(Collected data)
┌──
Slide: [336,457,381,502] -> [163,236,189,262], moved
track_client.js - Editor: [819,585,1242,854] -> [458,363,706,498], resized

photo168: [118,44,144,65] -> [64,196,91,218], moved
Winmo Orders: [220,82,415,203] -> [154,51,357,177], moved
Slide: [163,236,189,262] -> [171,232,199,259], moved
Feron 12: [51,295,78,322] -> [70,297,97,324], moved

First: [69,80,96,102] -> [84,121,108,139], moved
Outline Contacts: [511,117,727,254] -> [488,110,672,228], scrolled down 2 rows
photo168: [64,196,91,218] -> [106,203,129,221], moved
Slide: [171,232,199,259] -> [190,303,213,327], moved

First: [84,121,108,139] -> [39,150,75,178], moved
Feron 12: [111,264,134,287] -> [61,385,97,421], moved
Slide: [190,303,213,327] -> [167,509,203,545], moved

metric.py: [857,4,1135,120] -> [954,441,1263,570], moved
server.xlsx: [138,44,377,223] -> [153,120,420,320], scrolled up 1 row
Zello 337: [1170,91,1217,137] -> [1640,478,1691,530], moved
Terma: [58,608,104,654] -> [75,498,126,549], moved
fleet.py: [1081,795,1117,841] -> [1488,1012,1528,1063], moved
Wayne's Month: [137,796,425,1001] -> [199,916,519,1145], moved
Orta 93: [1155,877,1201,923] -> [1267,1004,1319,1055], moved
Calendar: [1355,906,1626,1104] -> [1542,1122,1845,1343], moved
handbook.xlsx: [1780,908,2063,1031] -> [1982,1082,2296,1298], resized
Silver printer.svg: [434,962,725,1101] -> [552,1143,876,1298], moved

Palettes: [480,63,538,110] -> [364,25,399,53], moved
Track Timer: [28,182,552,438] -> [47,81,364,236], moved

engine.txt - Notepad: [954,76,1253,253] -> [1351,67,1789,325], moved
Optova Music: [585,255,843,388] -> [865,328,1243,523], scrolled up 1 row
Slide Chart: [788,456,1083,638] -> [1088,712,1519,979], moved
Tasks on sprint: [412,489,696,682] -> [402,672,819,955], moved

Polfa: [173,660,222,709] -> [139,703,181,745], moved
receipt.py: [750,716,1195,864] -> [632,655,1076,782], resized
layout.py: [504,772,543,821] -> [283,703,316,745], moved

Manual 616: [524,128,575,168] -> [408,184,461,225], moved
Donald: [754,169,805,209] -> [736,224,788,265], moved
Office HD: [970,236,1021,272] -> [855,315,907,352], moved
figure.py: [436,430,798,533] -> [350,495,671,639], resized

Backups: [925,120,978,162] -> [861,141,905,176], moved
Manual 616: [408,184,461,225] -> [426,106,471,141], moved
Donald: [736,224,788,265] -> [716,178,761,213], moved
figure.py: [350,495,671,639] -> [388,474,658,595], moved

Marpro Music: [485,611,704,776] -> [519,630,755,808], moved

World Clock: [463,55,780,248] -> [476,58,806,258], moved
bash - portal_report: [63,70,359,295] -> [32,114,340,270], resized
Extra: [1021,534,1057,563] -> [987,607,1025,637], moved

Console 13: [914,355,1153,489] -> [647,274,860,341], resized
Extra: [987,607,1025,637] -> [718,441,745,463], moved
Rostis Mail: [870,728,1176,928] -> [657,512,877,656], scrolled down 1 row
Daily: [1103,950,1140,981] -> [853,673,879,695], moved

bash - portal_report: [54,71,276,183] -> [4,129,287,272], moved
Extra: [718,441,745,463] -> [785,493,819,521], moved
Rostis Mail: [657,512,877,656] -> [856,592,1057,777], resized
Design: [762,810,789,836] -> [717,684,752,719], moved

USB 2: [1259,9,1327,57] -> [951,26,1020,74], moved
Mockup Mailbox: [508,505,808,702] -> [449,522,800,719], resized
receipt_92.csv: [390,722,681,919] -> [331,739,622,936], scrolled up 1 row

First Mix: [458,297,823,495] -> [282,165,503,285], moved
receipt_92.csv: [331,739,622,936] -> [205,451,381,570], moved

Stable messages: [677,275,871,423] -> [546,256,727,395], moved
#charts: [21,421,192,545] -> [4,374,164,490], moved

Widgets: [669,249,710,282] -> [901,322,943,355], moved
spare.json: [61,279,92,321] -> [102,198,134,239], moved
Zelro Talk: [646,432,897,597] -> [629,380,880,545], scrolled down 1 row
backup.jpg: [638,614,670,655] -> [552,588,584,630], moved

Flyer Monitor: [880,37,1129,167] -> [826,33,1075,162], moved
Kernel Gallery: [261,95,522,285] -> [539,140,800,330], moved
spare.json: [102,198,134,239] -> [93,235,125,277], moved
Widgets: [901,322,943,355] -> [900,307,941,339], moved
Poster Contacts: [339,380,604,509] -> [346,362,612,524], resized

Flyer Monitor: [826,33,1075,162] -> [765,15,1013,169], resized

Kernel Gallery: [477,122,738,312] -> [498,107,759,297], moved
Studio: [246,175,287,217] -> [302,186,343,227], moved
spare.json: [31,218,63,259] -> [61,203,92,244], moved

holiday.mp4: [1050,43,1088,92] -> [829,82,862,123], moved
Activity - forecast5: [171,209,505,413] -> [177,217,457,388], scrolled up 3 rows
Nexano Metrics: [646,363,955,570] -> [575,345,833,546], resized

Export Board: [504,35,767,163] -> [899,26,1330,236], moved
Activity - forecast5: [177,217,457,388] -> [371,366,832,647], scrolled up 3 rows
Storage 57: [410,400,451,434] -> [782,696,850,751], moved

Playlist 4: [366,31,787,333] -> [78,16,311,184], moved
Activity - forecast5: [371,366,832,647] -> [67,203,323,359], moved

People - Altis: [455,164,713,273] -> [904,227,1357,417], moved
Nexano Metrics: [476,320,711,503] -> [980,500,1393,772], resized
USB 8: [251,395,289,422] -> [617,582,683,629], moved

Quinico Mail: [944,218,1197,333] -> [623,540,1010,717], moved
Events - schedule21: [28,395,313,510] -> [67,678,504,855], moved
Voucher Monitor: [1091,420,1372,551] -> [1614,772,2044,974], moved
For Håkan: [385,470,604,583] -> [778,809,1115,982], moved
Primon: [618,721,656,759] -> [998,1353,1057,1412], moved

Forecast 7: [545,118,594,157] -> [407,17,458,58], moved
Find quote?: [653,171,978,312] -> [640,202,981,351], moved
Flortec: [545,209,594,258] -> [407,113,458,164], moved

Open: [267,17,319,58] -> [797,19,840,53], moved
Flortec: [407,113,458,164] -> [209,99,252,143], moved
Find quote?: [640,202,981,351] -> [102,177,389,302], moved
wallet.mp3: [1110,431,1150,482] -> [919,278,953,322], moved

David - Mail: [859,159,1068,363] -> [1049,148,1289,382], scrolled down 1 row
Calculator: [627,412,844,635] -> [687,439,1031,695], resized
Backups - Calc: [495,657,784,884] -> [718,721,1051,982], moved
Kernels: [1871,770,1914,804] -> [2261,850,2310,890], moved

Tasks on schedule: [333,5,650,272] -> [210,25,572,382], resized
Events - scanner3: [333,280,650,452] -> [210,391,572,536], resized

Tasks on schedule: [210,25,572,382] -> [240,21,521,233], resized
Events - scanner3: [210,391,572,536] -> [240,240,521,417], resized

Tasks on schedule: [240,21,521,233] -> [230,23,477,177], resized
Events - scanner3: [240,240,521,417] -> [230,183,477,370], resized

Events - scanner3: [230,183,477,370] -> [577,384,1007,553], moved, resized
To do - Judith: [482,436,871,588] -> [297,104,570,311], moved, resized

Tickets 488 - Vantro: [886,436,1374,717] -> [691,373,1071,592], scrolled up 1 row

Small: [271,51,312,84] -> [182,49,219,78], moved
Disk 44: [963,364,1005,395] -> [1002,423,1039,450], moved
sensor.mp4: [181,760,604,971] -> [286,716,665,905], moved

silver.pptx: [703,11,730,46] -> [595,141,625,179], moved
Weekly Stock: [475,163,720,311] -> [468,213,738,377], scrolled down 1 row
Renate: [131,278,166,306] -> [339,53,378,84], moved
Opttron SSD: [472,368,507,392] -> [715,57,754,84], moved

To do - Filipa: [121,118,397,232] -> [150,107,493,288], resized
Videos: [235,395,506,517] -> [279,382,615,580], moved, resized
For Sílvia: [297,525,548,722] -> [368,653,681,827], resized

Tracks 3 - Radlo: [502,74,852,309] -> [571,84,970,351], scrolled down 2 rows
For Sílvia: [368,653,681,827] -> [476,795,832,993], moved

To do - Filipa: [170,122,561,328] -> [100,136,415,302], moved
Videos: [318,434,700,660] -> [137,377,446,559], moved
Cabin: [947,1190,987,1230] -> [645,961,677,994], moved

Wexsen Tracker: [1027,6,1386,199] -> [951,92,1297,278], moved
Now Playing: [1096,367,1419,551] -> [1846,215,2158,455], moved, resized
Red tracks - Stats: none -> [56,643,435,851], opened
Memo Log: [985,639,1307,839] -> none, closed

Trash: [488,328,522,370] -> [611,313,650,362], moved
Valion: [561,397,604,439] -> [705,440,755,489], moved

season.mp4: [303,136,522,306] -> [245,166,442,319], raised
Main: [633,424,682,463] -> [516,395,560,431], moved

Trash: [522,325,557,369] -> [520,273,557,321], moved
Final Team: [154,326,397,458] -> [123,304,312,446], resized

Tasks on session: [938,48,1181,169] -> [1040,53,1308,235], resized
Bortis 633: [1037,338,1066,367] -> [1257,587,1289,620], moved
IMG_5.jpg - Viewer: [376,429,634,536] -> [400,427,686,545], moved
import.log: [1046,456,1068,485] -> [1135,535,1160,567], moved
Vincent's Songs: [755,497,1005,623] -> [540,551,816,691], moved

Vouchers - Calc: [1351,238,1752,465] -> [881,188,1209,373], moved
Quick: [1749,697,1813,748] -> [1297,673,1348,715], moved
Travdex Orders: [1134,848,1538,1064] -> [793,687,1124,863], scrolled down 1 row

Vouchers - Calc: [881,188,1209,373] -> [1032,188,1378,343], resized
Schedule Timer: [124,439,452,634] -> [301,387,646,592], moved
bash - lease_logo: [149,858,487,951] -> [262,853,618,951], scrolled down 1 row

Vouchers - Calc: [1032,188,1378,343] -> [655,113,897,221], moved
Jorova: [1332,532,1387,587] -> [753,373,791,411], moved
└──
Among the records above, a stretch begins at the line containing "Kernels: [1871,770,1914,804] ->" and ends at the line containing "Tasks on schedule: [210,25,572,382]". Restate that stretch word for word, and nothing else.

Kernels: [1871,770,1914,804] -> [2261,850,2310,890], moved

Tasks on schedule: [333,5,650,272] -> [210,25,572,382], resized
Events - scanner3: [333,280,650,452] -> [210,391,572,536], resized

Tasks on schedule: [210,25,572,382] -> [240,21,521,233], resized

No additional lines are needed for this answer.